__Required action__: After finding the line containing "orange button: 2 -> 0" below, please output that line and each following one through the line containing "red pear: 1 -> 2", exactly as written.

__Source data__:
::::

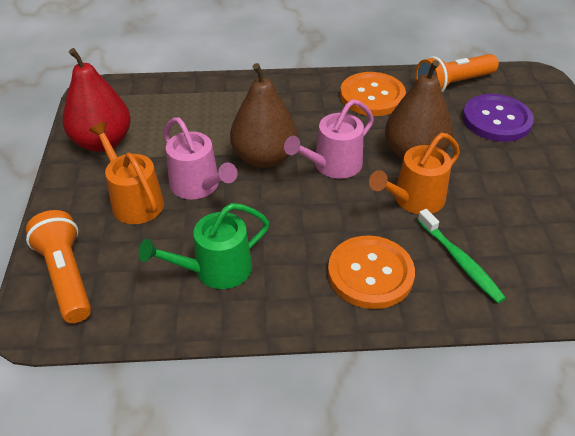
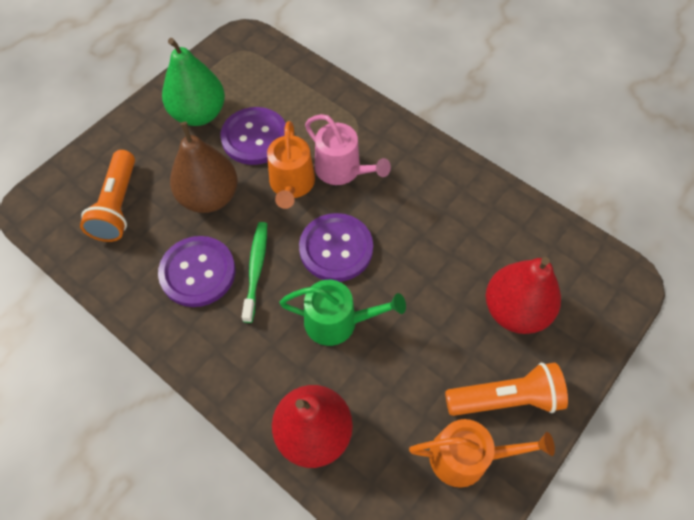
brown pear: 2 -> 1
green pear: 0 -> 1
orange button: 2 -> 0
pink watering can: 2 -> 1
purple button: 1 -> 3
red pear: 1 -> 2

::::

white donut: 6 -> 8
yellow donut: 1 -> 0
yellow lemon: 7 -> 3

::::

__Task output__:
orange button: 2 -> 0
pink watering can: 2 -> 1
purple button: 1 -> 3
red pear: 1 -> 2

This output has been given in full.